■ WHAT TO PRODUCE: What you return must match the listing exactly, with every image removed.
* * *
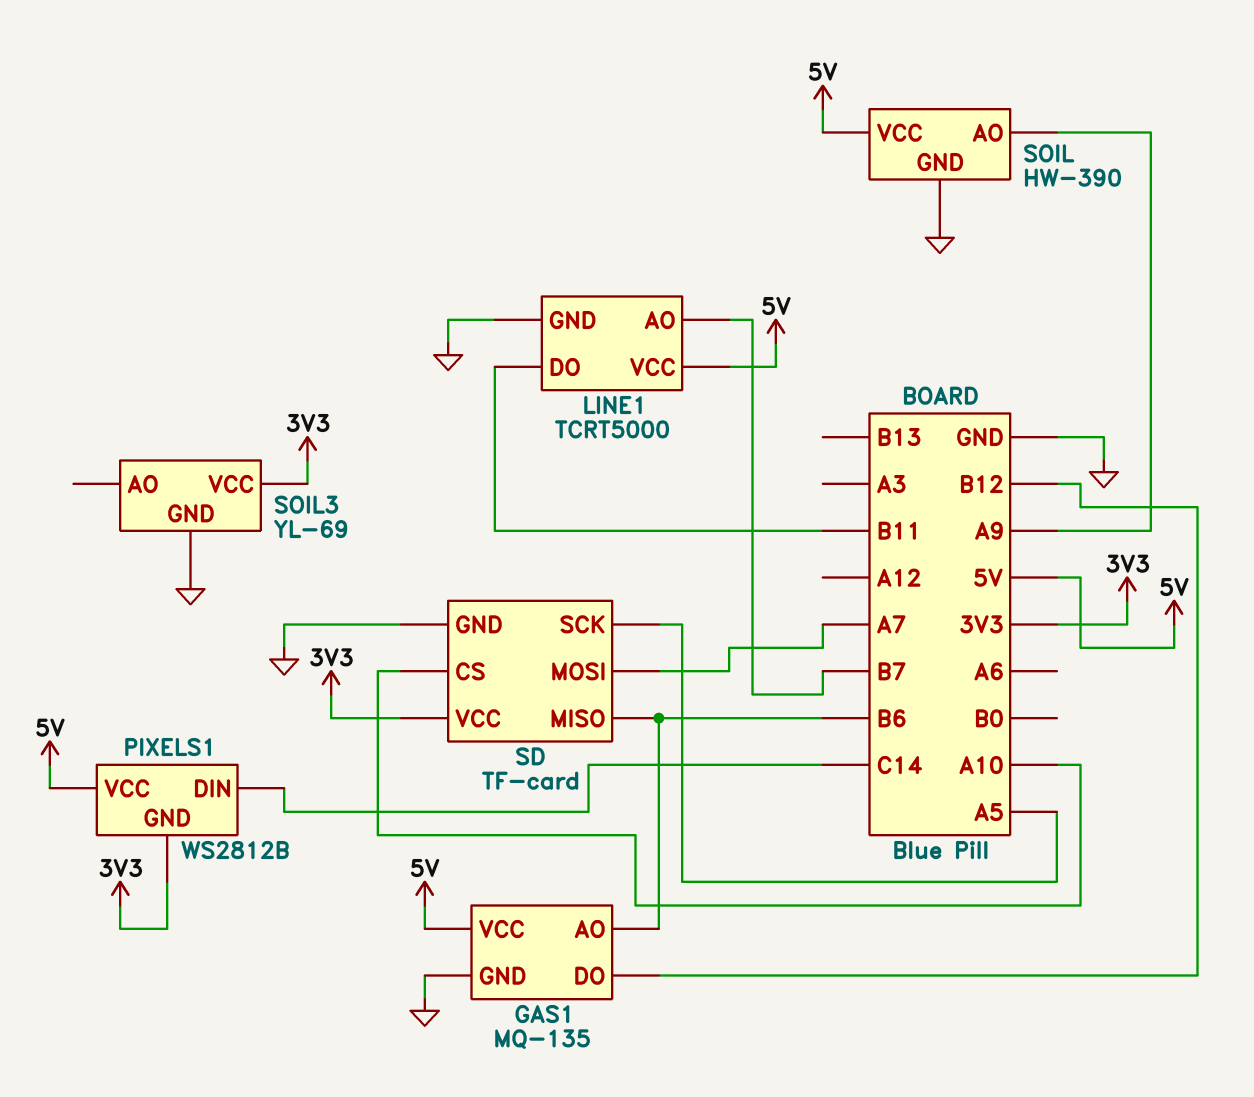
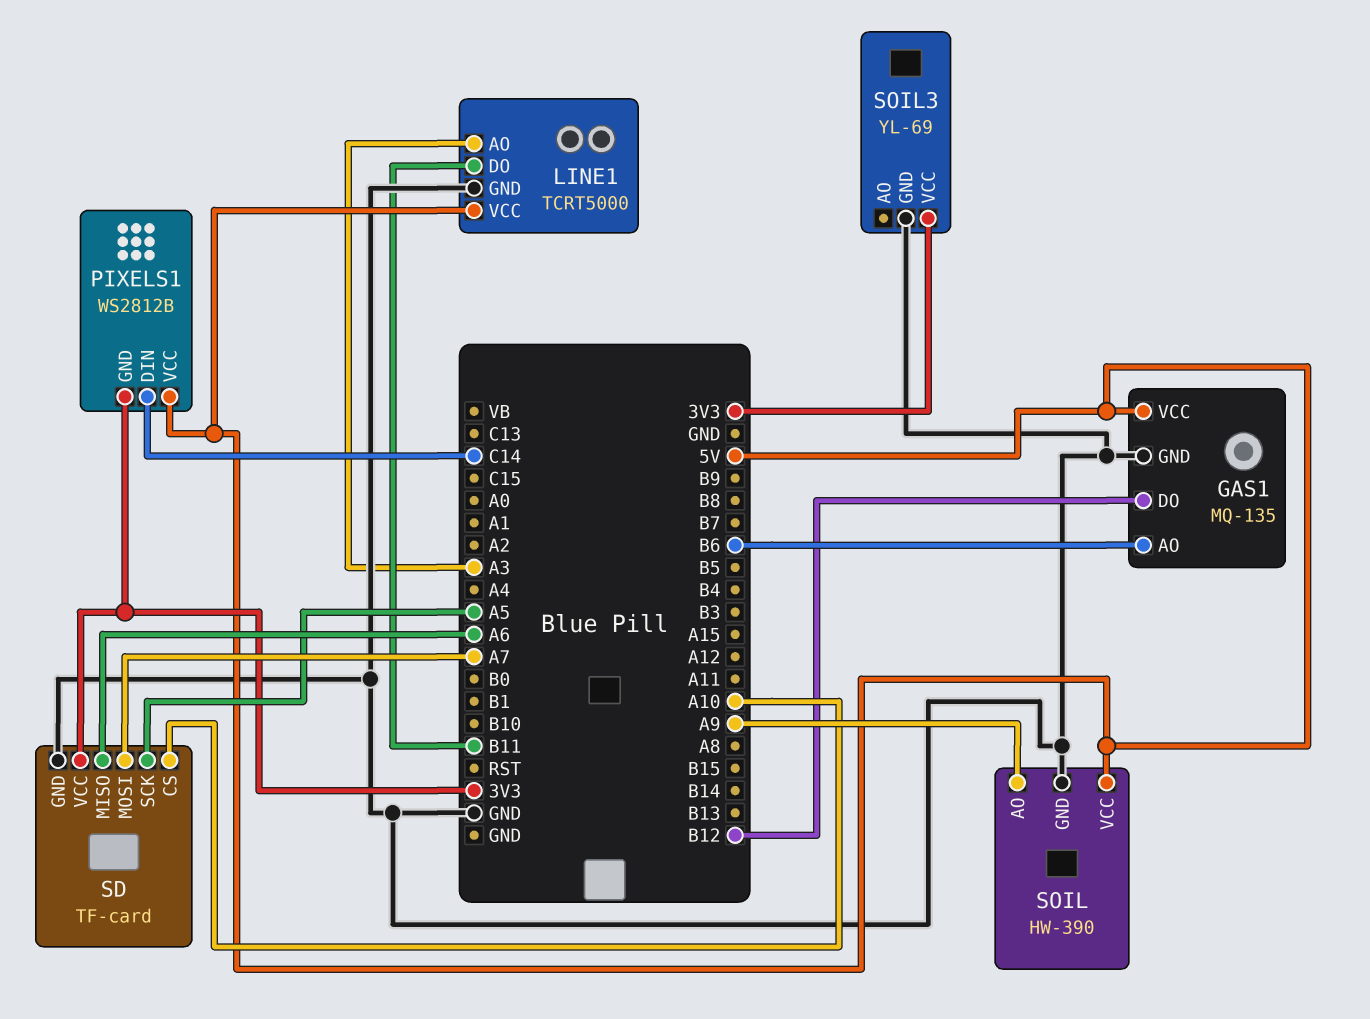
LINE1 pin AO: B7 -> A3
SD pin MISO: B6 -> A6

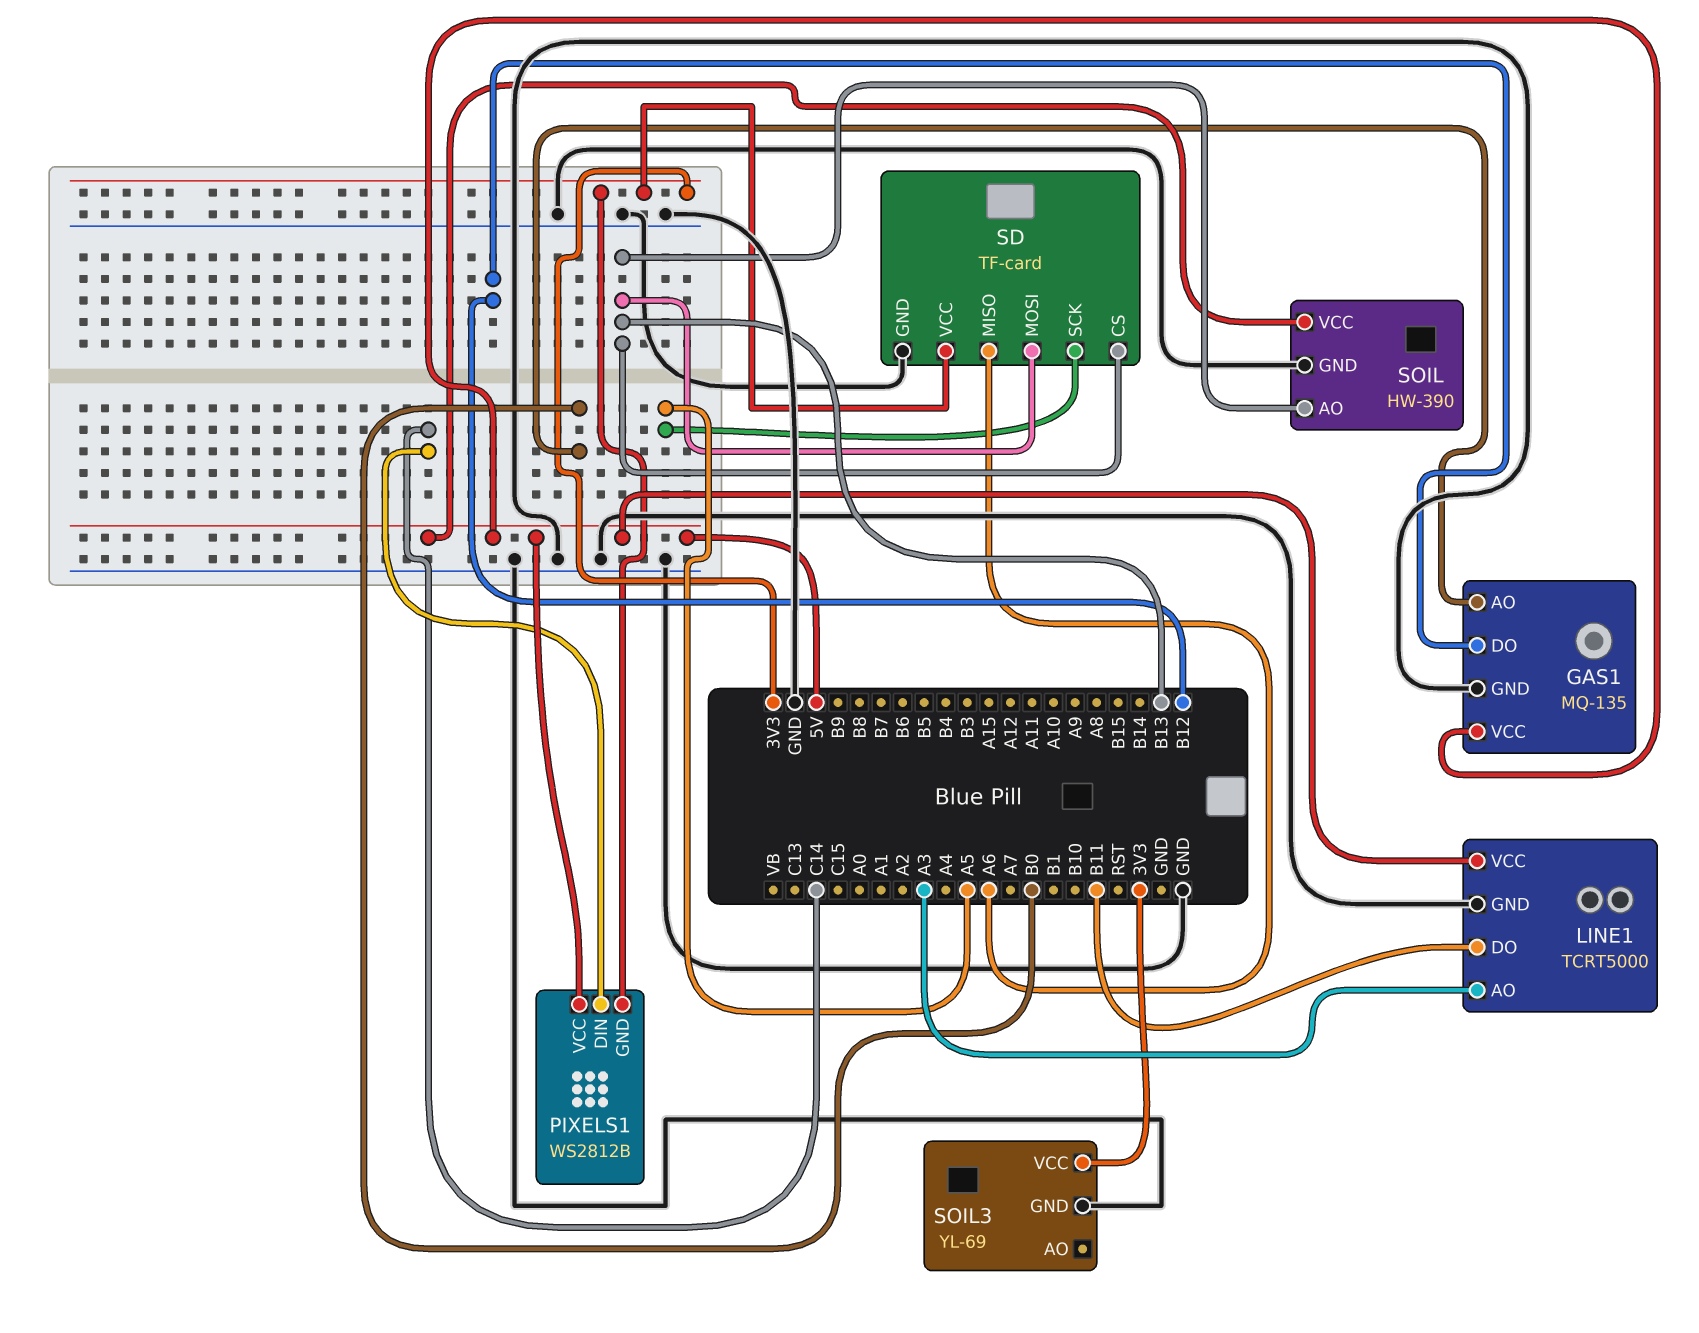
GAS1 pin AO: B6 -> B0
SD pin CS: A10 -> B13
SD pin MOSI: A7 -> B13
SOIL pin AO: A9 -> B13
* * *
■ ANSWER TO THIS TASK:
LINE1 pin AO: B7 -> A3
SD pin MISO: B6 -> A6

GAS1 pin AO: B6 -> B0
SD pin CS: A10 -> B13
SD pin MOSI: A7 -> B13
SOIL pin AO: A9 -> B13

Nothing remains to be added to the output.